Data excerpts =>
>>>>>
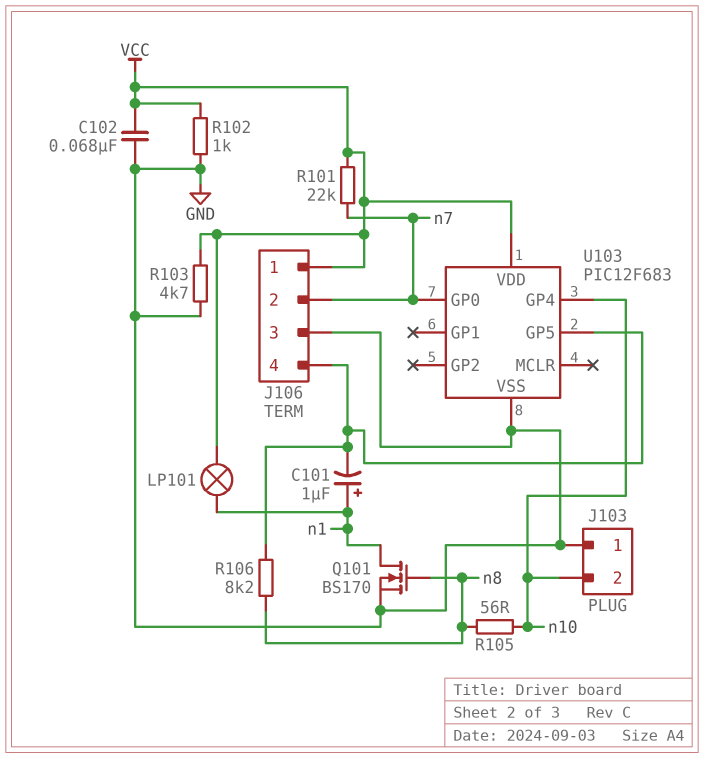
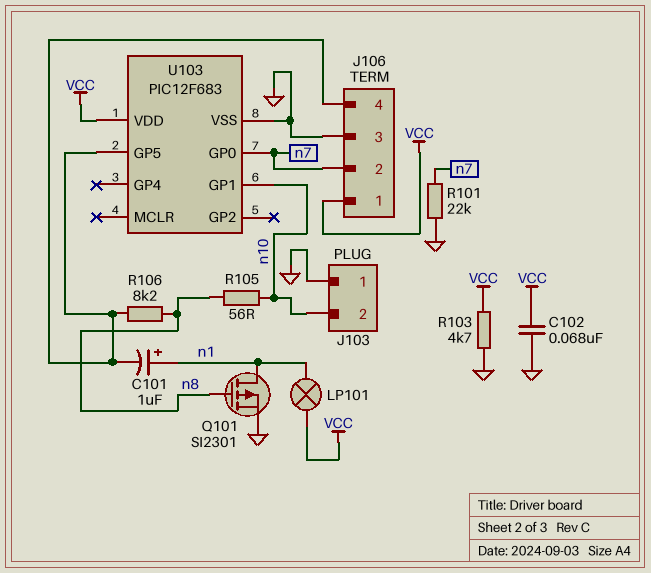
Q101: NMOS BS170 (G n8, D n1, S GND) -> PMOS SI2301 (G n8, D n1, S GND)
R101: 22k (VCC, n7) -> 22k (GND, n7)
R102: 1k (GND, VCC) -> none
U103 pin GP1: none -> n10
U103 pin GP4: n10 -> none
<<<<<
Exercise instructions => Repeat the listing exactly, pictures excluded.

Exercise response =>
Q101: NMOS BS170 (G n8, D n1, S GND) -> PMOS SI2301 (G n8, D n1, S GND)
R101: 22k (VCC, n7) -> 22k (GND, n7)
R102: 1k (GND, VCC) -> none
U103 pin GP1: none -> n10
U103 pin GP4: n10 -> none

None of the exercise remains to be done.